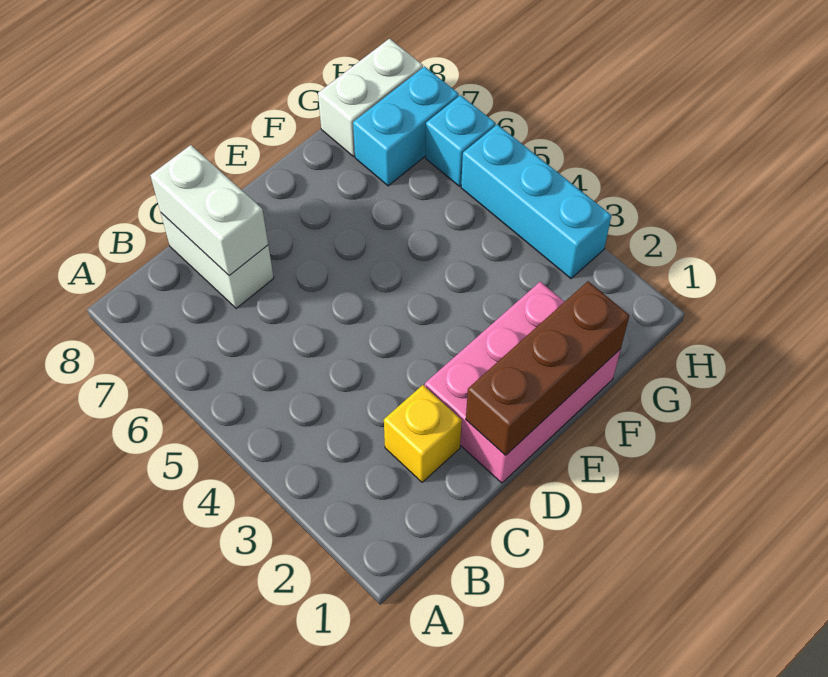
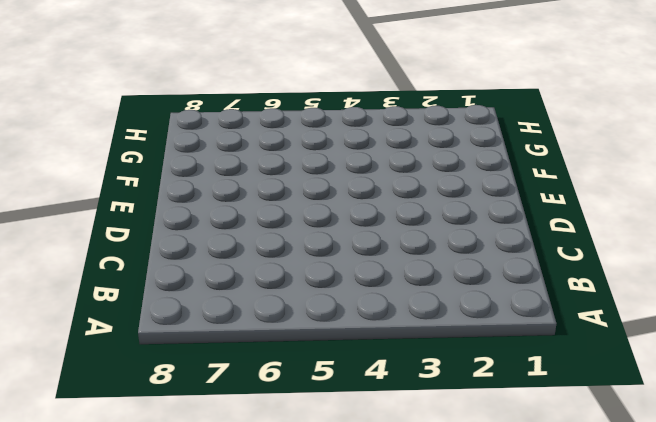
none -> yellow brick C2 level 1
none -> white brick C7:C8 level 1

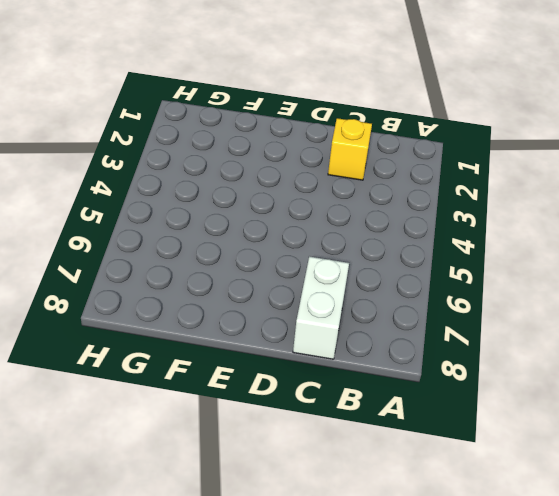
none -> pink brick D1:F2 level 1
none -> cyan brick G7:H7 level 1

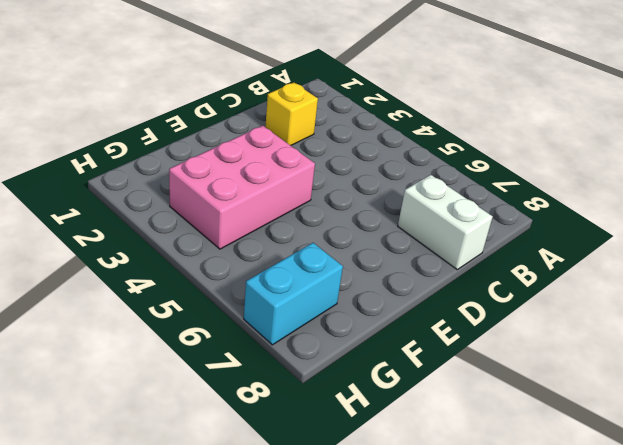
pink brick E3:G4 level 1 -> pink brick D1:F2 level 1
none -> white brick G8:H8 level 1
none -> cyan brick H3:H5 level 1

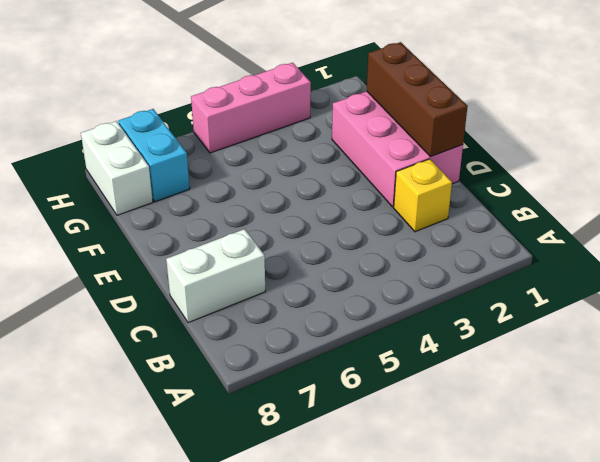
pink brick H3:H5 level 1 -> cyan brick H3:H5 level 1
none -> cyan brick H6 level 1
none -> white brick C7:C8 level 2

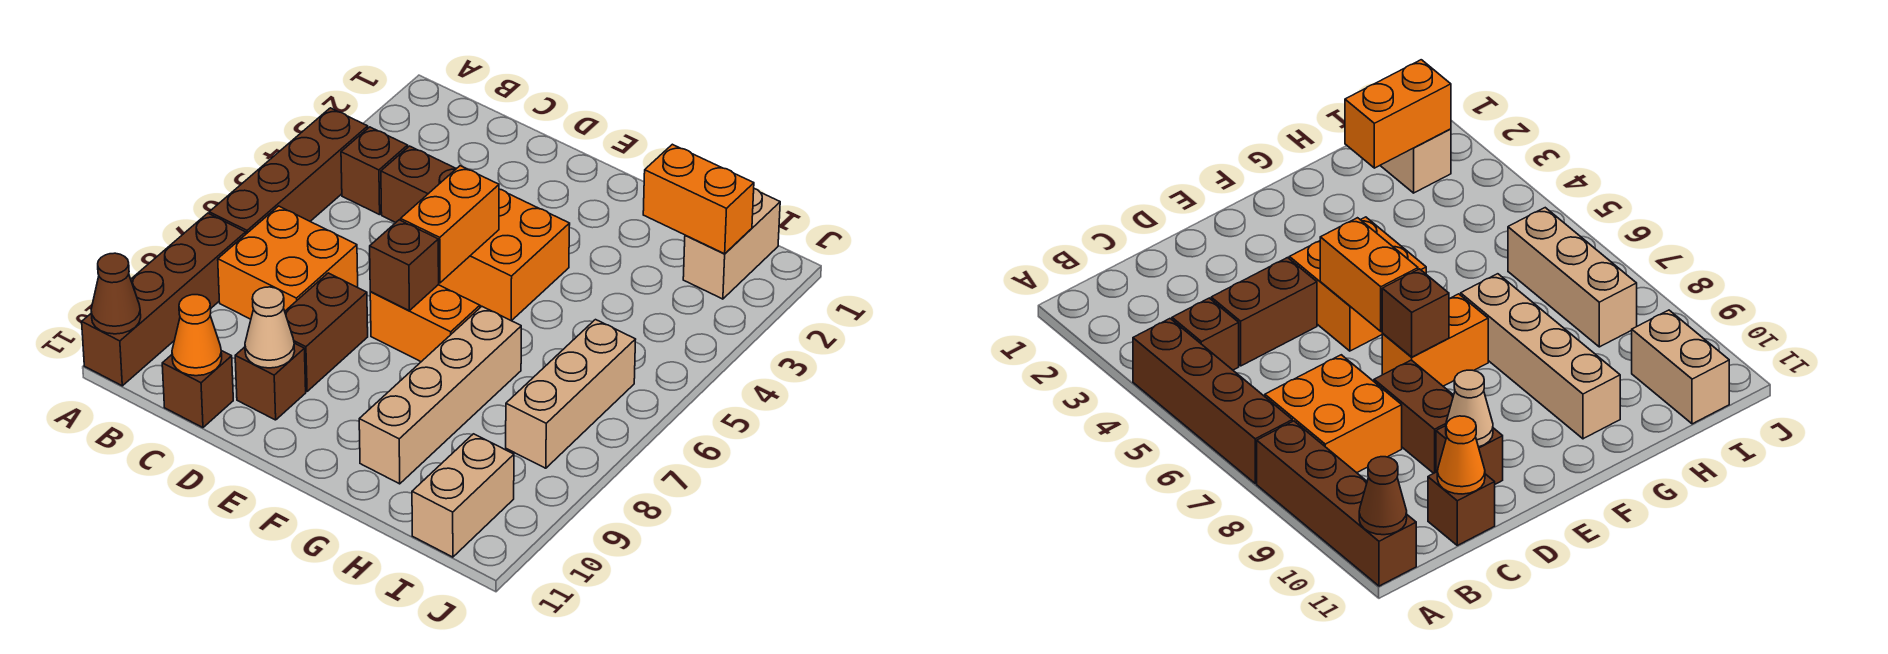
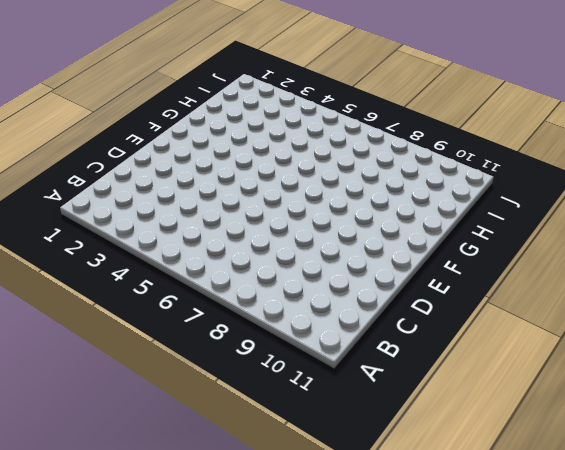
none -> brown brick A4:A7 level 1
none -> brown brick A8:A11 level 1
none -> brown brick B4 level 1

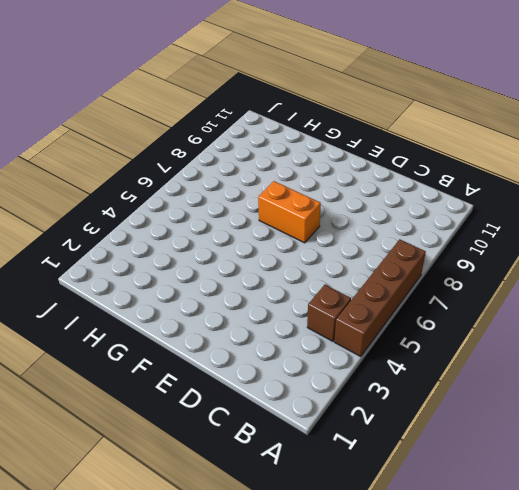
none -> brown brick A8:A11 level 1
none -> orange brick B7:C8 level 1
none -> brown brick C4:D4 level 1

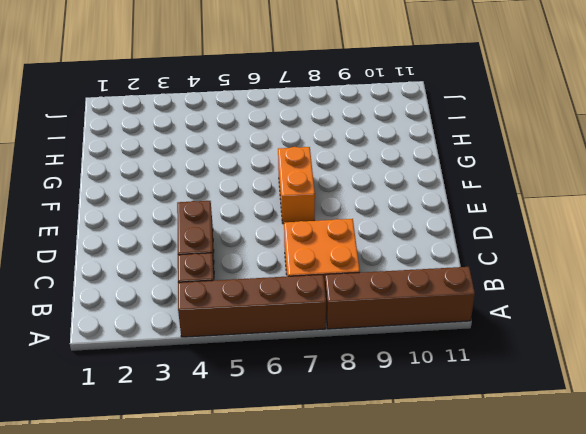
none -> brown brick C11 level 1
none -> brown brick D8:D9 level 1
none -> brown brick D10 level 1

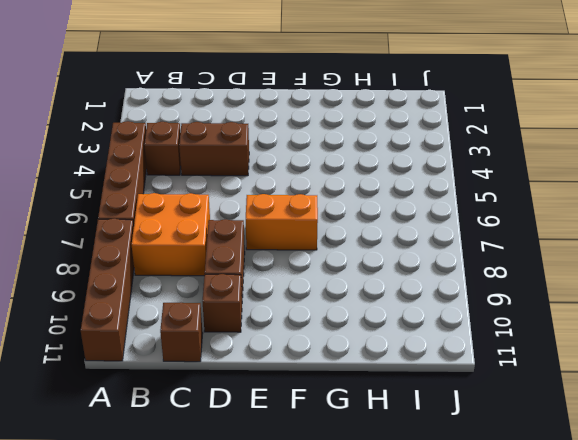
none -> orange brick E4:F5 level 1
none -> tan brick G7:G10 level 1
none -> tan brick I1:I2 level 1

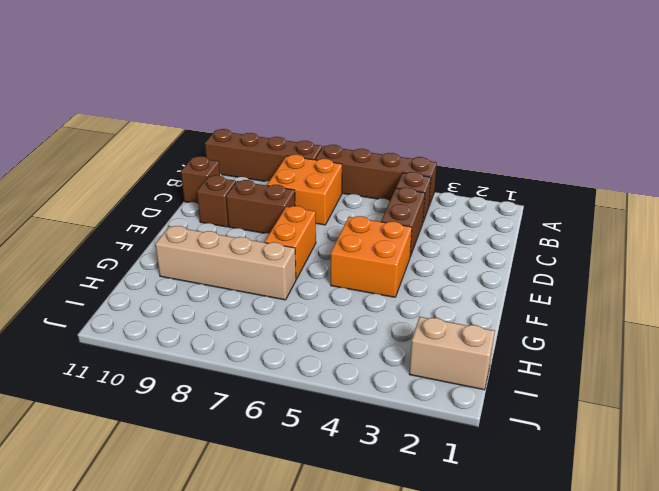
none -> tan brick I6:I8 level 1
none -> tan brick I10:I11 level 1
none -> brown cone A11 level 2

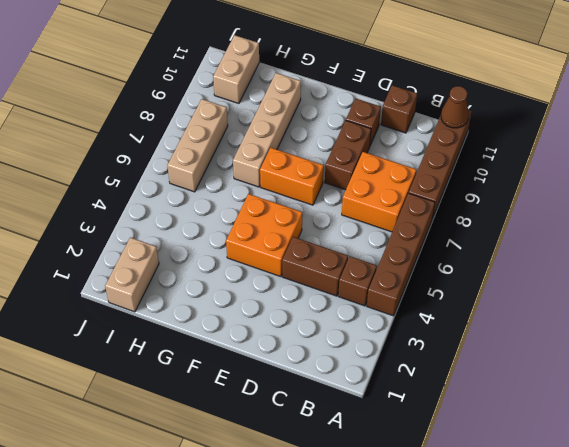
none -> orange cone C11 level 2
none -> tan cone D10 level 2
none -> orange brick E5:E6 level 2

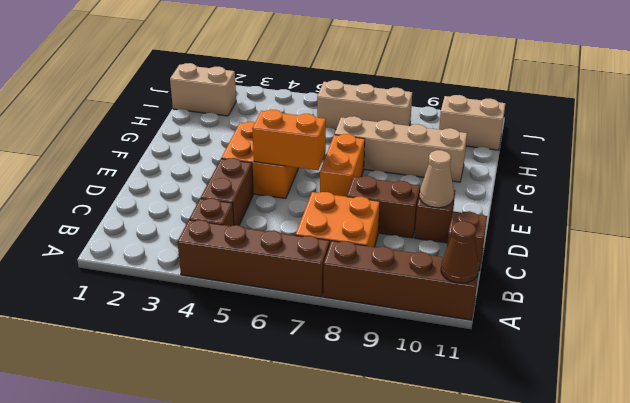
none -> orange cone C11 level 2
none -> brown brick E7 level 2
none -> orange brick H2:I2 level 2

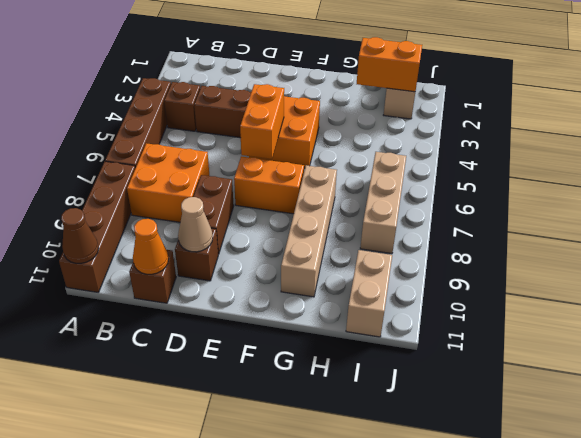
none -> brown brick E7 level 2

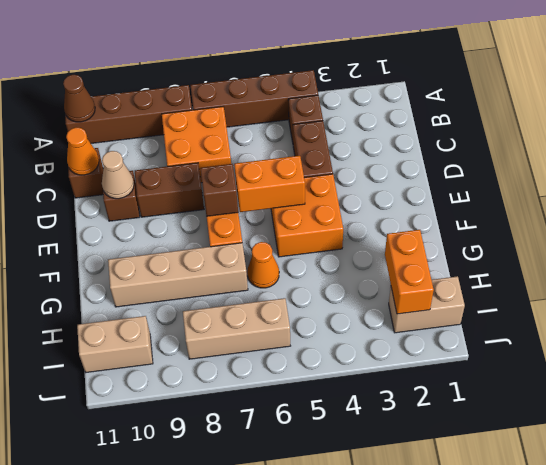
orange cone G6 level 1 -> none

=====

**Task details**
Search the records line by line for the word "cone" and copy every line where it appears.

**Answer to the problem**
none -> brown cone A11 level 2
none -> orange cone C11 level 2
none -> tan cone D10 level 2
none -> orange cone C11 level 2
orange cone G6 level 1 -> none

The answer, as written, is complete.